> **Task item**:
An exact transcription is needed of the lines below from the one with "BT3 pin TXD: D18 -> D22" through the one with "PIXELS1 pin DIN: D22 -> D19", with no other lines and no pictures.
Supplied data: Begin
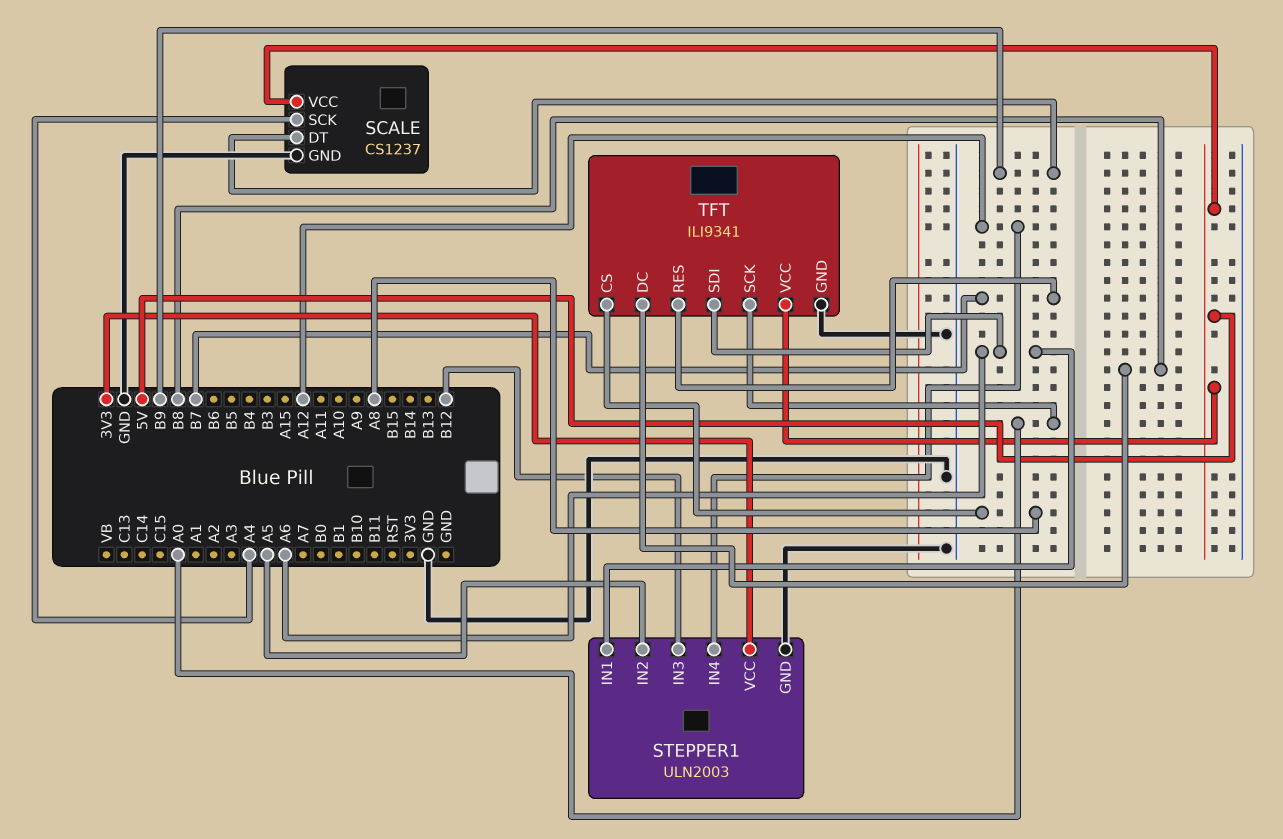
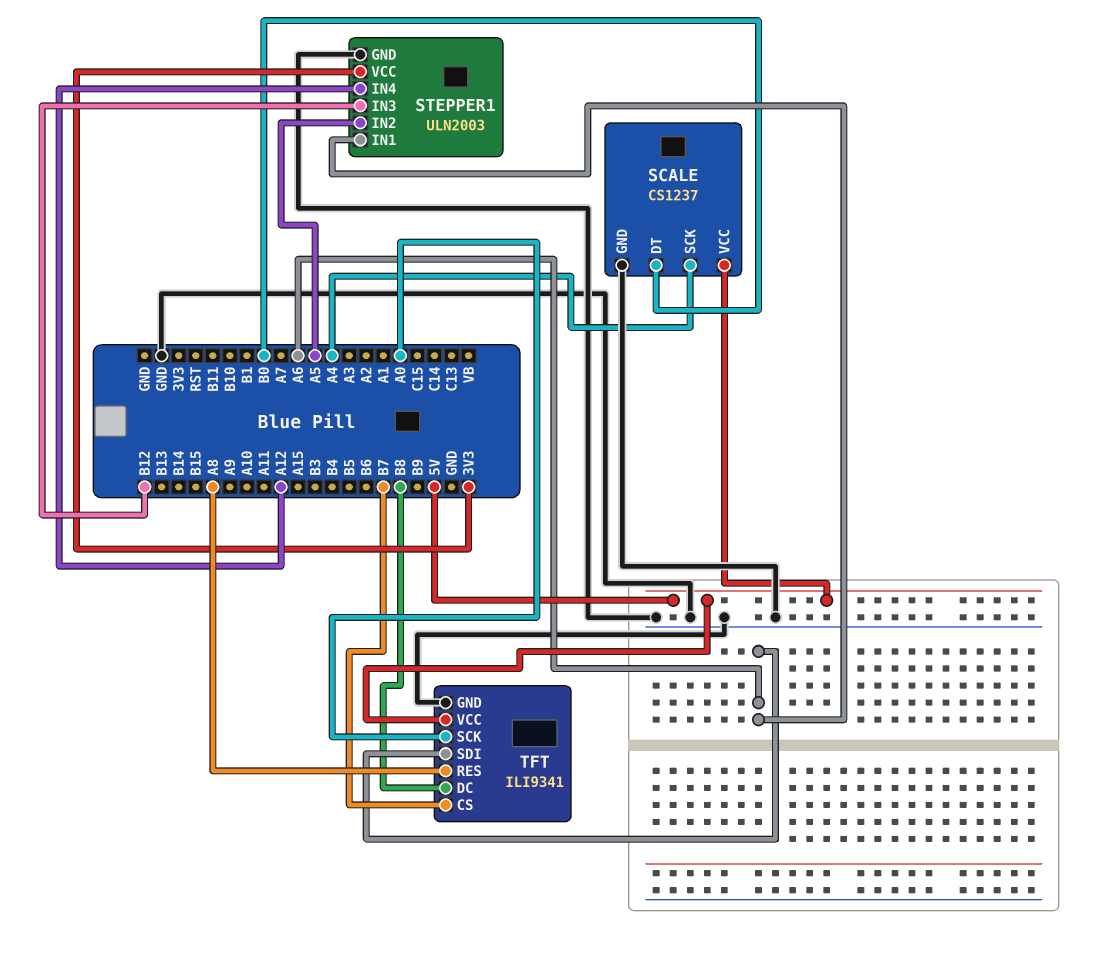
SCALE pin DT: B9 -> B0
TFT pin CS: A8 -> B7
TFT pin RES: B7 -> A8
Supplied data: End
Supplied data: Begin
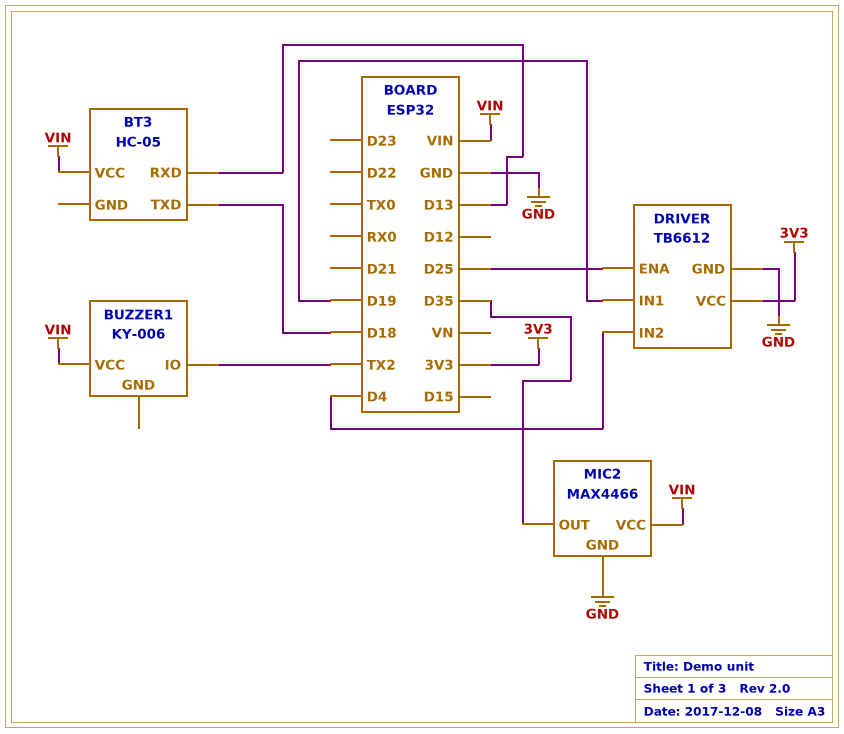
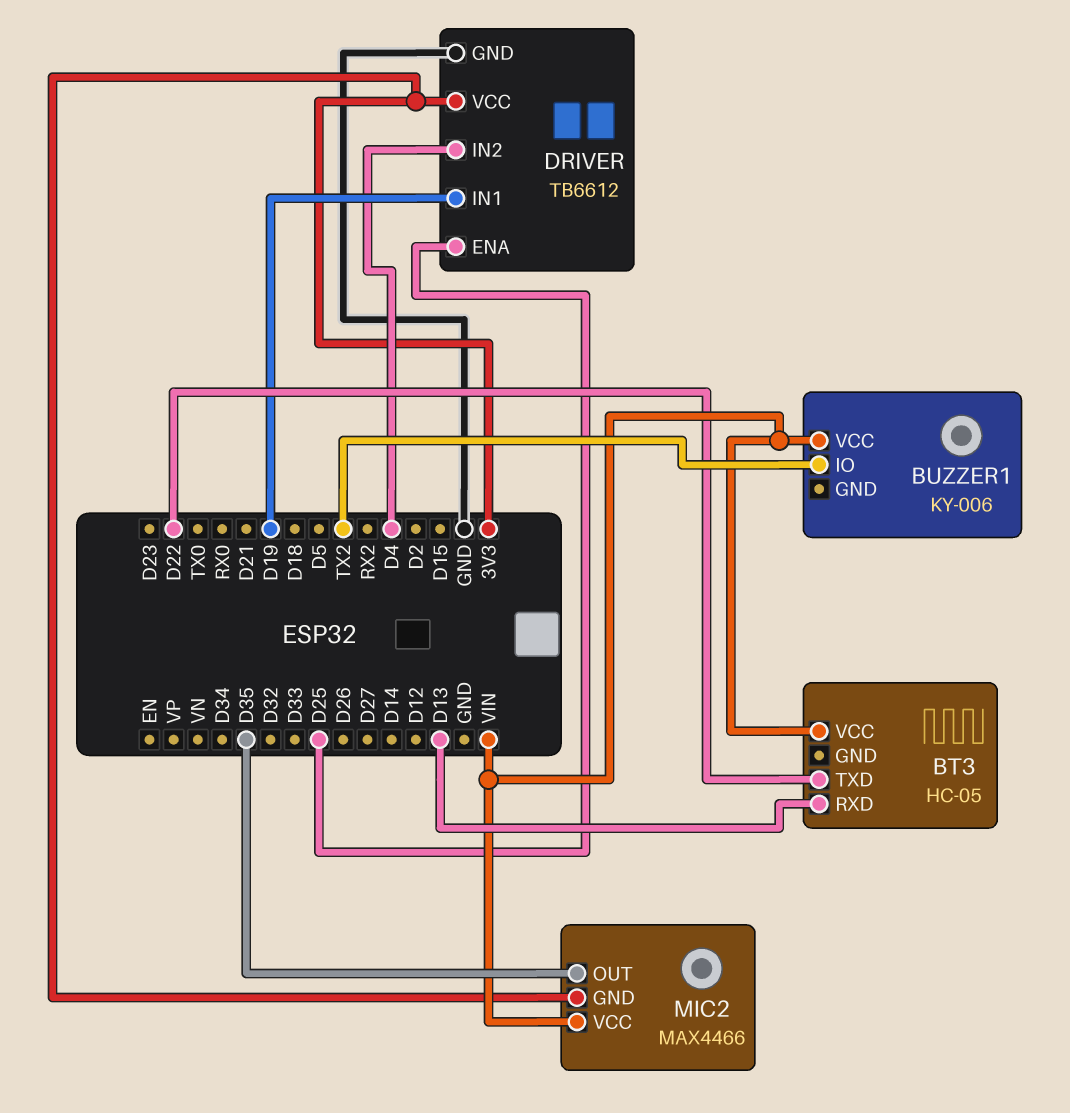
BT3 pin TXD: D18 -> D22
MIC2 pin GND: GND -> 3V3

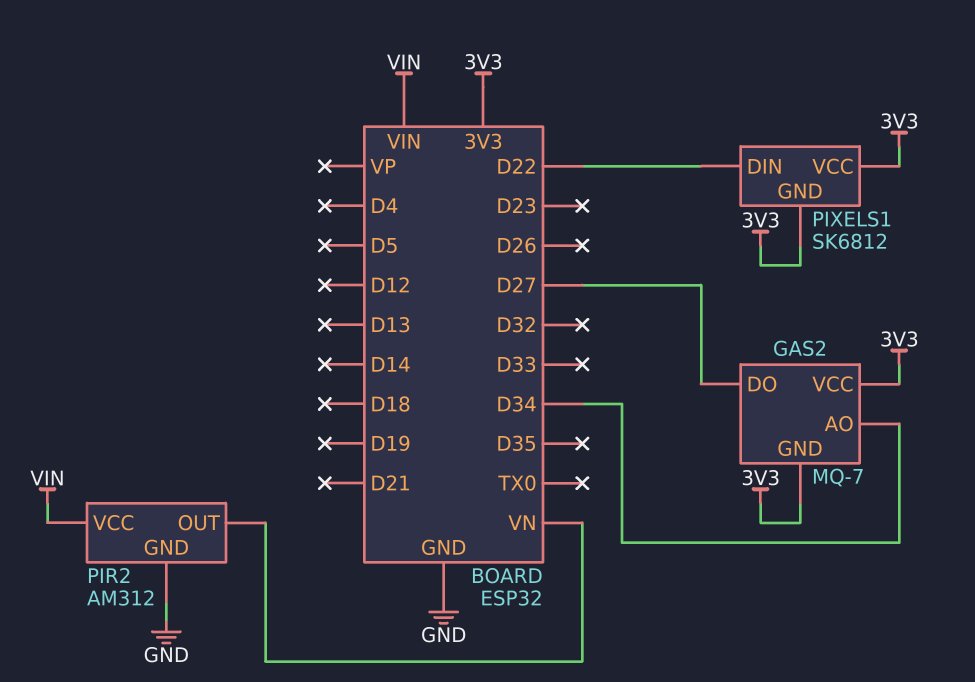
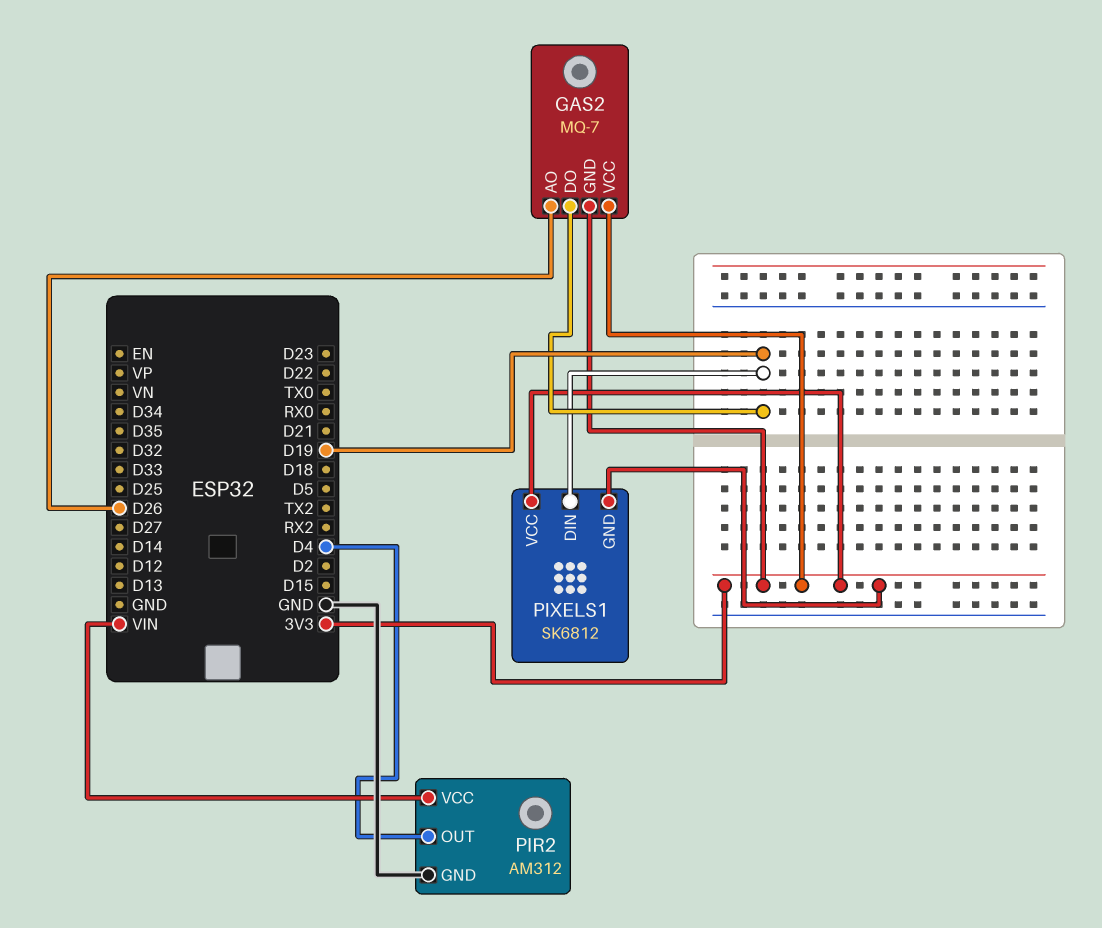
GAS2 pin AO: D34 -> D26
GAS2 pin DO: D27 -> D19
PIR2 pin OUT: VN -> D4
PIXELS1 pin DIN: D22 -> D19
Supplied data: End
> **Answer**:
BT3 pin TXD: D18 -> D22
MIC2 pin GND: GND -> 3V3

GAS2 pin AO: D34 -> D26
GAS2 pin DO: D27 -> D19
PIR2 pin OUT: VN -> D4
PIXELS1 pin DIN: D22 -> D19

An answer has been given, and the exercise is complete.